[Spatial reasoning data]

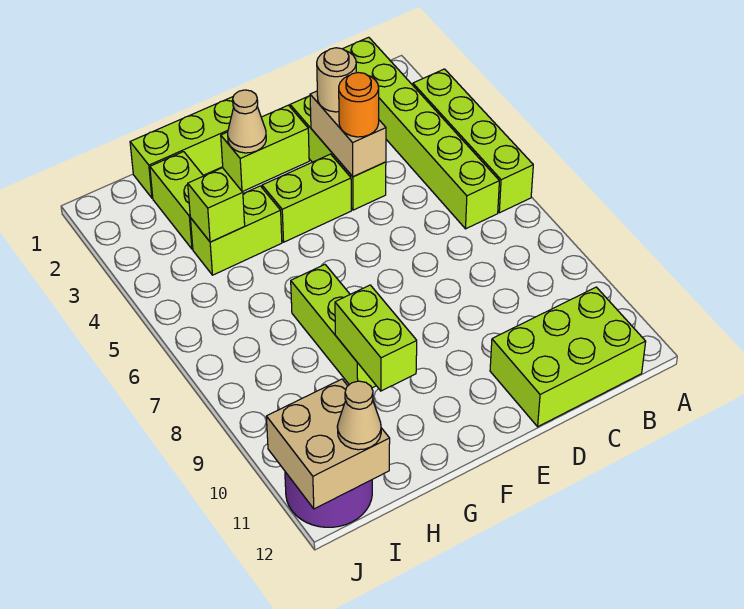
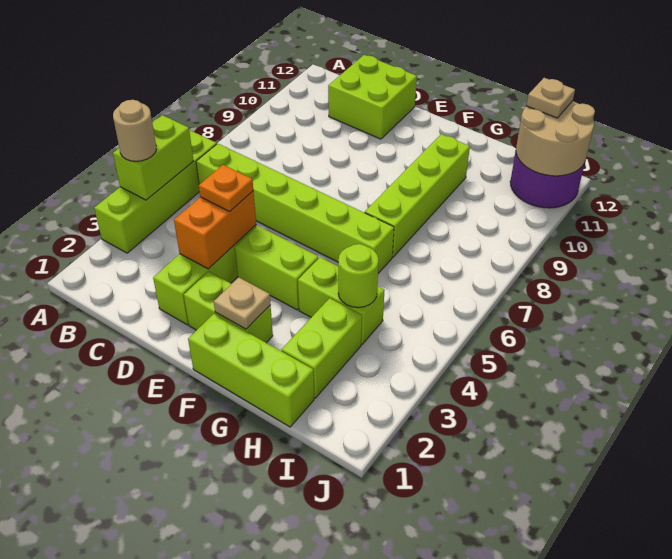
lime brick B1:B6 level 1 -> lime brick B6:G6 level 1
lime brick B11:D12 level 1 -> lime brick C11:D12 level 1
tan brick D3:D4 level 2 -> orange brick D3:D4 level 2
tan round brick D3 level 3 -> tan round brick A4 level 3
orange round brick D4 level 3 -> orange plate D4 level 3
tan cone F2 level 2 -> tan plate F2 level 2
lime brick G7:G9 level 1 -> lime brick G7:G10 level 1
lime brick G9:G10 level 2 -> lime brick A4:A5 level 2
lime brick H4 level 2 -> lime round brick H4 level 2
tan brick I11:J12 level 2 -> tan round brick I11:J12 level 2
tan cone I12 level 3 -> tan plate I12 level 3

**AIM OF THE EXERCISE:** Exactly reproduce the lines from the one containing "lime brick G9:G10" through the end of the records, and only those lines.

**TASK OUTPUT:**
lime brick G9:G10 level 2 -> lime brick A4:A5 level 2
lime brick H4 level 2 -> lime round brick H4 level 2
tan brick I11:J12 level 2 -> tan round brick I11:J12 level 2
tan cone I12 level 3 -> tan plate I12 level 3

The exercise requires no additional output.